§ **ACTION ITEM**:
When you reach the line containing "black cross: (631, 212)" in the data below, reproduce it and every line that follows, exactly and without additions.

───── GIVEN INFORMATION ─────

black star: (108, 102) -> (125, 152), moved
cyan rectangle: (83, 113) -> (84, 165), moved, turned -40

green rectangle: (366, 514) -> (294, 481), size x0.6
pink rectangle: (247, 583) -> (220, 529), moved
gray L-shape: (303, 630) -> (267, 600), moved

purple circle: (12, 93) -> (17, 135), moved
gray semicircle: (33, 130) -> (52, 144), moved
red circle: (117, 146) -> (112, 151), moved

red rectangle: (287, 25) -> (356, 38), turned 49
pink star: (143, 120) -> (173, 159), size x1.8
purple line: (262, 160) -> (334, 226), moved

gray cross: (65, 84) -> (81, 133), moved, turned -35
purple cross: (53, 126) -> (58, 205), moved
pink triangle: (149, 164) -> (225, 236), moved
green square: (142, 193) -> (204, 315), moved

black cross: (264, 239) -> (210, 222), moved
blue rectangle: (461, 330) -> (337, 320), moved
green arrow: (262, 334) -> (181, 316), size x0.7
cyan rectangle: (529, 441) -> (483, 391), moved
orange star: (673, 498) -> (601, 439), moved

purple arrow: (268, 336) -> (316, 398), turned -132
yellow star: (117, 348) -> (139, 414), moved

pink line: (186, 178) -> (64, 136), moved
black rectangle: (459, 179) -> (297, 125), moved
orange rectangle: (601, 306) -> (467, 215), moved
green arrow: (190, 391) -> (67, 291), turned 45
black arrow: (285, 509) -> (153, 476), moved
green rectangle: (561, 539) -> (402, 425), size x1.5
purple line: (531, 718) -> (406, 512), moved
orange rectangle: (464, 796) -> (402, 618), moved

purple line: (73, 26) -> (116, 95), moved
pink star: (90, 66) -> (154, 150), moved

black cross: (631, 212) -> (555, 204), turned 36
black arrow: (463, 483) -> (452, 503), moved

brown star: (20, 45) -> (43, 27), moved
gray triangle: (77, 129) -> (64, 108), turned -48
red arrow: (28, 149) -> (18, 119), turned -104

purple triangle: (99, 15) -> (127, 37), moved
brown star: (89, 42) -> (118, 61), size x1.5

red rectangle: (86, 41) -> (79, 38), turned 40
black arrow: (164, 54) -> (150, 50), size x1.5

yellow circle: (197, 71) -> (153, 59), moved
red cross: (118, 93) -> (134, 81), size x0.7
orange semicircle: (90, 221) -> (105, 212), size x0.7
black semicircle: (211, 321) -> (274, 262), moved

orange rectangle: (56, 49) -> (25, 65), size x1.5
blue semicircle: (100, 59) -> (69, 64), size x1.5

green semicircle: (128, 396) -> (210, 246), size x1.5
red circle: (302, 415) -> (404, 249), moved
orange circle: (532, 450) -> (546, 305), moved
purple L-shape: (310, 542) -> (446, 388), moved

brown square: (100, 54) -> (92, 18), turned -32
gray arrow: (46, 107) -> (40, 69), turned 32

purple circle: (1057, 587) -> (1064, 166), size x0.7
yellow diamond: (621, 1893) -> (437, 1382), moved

─────

§ **REPLY TO THE TASK**:
black cross: (631, 212) -> (555, 204), turned 36
black arrow: (463, 483) -> (452, 503), moved

brown star: (20, 45) -> (43, 27), moved
gray triangle: (77, 129) -> (64, 108), turned -48
red arrow: (28, 149) -> (18, 119), turned -104

purple triangle: (99, 15) -> (127, 37), moved
brown star: (89, 42) -> (118, 61), size x1.5

red rectangle: (86, 41) -> (79, 38), turned 40
black arrow: (164, 54) -> (150, 50), size x1.5

yellow circle: (197, 71) -> (153, 59), moved
red cross: (118, 93) -> (134, 81), size x0.7
orange semicircle: (90, 221) -> (105, 212), size x0.7
black semicircle: (211, 321) -> (274, 262), moved

orange rectangle: (56, 49) -> (25, 65), size x1.5
blue semicircle: (100, 59) -> (69, 64), size x1.5

green semicircle: (128, 396) -> (210, 246), size x1.5
red circle: (302, 415) -> (404, 249), moved
orange circle: (532, 450) -> (546, 305), moved
purple L-shape: (310, 542) -> (446, 388), moved

brown square: (100, 54) -> (92, 18), turned -32
gray arrow: (46, 107) -> (40, 69), turned 32

purple circle: (1057, 587) -> (1064, 166), size x0.7
yellow diamond: (621, 1893) -> (437, 1382), moved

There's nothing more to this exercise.